WHAT YOU ARE ASKED TO DO: Each line below containing the word "test" needs to be shown.

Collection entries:
▼

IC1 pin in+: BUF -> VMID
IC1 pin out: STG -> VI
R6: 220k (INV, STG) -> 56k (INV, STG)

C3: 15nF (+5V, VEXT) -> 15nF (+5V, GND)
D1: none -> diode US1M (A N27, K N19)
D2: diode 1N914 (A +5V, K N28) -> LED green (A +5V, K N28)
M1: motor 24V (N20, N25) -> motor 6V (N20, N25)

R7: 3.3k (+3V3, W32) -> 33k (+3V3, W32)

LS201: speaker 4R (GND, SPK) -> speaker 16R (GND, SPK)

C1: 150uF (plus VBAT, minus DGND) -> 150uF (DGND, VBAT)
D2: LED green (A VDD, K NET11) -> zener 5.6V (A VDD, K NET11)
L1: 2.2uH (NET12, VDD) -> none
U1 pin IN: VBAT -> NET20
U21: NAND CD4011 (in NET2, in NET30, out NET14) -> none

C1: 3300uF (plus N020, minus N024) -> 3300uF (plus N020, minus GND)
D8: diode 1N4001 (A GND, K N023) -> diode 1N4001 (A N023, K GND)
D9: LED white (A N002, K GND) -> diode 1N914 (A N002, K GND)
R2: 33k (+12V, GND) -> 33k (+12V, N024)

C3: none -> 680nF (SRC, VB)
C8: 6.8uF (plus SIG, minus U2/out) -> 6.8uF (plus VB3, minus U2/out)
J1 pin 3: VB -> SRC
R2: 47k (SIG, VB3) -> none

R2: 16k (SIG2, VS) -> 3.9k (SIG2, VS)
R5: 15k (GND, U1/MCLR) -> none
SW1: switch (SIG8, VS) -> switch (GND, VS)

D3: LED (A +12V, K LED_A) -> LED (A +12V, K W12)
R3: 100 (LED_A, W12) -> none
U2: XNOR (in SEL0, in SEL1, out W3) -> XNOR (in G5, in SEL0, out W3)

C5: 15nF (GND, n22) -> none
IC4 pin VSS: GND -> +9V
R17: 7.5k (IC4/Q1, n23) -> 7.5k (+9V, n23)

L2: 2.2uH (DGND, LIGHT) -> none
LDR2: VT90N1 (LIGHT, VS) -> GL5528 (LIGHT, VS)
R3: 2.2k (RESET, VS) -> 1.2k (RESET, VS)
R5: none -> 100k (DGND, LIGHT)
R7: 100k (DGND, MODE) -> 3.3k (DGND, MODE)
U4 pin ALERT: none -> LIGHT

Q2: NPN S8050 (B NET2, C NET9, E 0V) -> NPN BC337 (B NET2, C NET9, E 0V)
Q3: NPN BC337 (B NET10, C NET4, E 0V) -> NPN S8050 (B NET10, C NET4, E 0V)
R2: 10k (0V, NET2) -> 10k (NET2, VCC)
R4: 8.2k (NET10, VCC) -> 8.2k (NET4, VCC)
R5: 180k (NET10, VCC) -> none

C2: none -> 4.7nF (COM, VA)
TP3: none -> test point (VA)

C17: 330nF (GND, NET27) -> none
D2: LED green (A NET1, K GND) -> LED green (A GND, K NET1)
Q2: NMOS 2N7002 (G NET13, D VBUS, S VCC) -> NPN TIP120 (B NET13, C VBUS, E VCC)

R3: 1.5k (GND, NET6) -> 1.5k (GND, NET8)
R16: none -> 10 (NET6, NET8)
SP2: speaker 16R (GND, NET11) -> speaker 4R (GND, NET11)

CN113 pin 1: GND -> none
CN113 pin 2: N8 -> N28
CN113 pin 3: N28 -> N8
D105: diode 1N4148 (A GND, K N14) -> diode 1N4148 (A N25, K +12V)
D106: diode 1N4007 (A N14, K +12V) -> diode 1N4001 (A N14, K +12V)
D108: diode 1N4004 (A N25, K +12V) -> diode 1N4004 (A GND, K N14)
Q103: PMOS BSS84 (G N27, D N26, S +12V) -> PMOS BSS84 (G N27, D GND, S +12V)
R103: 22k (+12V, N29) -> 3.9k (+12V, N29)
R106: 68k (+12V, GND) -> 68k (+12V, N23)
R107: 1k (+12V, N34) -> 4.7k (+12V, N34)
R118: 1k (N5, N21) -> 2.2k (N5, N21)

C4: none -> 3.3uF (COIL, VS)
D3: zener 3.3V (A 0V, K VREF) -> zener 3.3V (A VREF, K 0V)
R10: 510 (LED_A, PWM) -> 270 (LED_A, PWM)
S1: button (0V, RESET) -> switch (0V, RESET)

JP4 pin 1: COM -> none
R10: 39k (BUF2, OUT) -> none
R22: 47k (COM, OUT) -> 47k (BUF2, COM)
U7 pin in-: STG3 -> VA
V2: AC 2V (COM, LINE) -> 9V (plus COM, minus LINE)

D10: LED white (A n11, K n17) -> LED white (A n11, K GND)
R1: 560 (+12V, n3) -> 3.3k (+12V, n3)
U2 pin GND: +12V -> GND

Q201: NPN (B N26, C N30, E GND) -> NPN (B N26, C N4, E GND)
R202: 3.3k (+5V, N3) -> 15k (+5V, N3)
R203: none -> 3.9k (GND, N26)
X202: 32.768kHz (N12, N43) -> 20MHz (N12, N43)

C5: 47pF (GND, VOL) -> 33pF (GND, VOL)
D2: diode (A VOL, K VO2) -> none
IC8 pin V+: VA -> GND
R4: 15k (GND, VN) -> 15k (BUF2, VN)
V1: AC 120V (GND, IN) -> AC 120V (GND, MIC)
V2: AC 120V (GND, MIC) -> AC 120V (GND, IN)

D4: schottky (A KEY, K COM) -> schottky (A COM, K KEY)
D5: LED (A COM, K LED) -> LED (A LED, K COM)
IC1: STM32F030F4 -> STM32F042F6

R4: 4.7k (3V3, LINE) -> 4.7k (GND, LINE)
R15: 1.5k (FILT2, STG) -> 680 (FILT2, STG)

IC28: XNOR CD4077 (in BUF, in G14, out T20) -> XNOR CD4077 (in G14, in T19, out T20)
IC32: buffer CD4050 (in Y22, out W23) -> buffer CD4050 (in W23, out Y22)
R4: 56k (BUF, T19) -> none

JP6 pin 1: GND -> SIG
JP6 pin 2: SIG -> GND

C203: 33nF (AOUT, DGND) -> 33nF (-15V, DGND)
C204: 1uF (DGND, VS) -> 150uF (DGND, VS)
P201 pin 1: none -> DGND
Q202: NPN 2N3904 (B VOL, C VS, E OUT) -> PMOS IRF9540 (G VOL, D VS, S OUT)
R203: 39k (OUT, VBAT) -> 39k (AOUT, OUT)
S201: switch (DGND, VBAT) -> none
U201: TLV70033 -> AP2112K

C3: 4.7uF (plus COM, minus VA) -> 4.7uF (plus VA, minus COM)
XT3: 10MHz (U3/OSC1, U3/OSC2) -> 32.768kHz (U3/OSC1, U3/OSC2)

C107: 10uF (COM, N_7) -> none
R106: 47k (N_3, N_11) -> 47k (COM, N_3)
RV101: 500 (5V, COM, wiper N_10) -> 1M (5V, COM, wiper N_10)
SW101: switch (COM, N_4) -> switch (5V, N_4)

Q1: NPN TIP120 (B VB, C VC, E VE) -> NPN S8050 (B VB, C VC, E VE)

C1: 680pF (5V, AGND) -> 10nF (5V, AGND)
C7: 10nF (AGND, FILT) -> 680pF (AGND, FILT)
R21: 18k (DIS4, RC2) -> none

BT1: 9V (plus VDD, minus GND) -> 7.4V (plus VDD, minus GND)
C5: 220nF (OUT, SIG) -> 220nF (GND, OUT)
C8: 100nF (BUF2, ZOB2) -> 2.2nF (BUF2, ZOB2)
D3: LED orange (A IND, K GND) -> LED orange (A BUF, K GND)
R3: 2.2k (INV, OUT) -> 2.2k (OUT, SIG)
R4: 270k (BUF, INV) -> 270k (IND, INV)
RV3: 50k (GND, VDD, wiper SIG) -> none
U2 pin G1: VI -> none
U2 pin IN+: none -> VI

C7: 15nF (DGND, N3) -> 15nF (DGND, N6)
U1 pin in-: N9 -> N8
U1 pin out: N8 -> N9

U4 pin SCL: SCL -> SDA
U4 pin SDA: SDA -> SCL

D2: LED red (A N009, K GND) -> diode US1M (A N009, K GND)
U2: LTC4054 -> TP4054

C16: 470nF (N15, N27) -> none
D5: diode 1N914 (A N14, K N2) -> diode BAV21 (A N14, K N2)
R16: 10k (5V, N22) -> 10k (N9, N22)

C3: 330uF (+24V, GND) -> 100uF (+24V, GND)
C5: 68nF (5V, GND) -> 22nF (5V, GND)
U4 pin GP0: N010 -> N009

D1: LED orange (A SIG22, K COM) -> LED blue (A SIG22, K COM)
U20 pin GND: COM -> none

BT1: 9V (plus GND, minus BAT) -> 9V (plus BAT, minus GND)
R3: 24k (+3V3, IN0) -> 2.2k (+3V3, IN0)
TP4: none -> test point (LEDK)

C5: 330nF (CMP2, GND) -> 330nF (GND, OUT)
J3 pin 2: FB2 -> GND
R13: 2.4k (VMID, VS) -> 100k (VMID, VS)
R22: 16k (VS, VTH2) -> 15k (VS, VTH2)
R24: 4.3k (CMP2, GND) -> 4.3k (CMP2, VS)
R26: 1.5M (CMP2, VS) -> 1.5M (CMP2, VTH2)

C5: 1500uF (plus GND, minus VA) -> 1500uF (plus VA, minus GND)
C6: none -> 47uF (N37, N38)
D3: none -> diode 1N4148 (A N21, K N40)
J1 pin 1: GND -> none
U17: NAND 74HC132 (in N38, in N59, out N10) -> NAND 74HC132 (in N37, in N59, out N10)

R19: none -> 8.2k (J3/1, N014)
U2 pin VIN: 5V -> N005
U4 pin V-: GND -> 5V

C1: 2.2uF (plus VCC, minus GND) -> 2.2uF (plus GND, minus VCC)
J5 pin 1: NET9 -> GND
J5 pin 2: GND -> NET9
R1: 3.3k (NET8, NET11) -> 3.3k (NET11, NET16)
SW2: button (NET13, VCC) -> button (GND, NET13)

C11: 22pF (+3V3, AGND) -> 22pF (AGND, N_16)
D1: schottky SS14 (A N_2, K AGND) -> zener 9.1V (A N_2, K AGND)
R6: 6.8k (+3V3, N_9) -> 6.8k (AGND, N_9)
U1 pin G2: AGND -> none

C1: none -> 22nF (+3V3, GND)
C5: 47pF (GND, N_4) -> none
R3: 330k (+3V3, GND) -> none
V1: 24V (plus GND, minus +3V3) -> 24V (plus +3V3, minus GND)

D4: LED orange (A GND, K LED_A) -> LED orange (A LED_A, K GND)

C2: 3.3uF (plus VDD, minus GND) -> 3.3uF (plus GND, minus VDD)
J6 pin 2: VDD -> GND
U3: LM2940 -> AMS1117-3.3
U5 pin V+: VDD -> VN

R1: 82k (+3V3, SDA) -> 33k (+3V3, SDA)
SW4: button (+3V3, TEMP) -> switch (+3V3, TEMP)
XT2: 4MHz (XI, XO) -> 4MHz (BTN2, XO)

▲

SOLUTION FOR THIS PROBLEM:
TP3: none -> test point (VA)
TP4: none -> test point (LEDK)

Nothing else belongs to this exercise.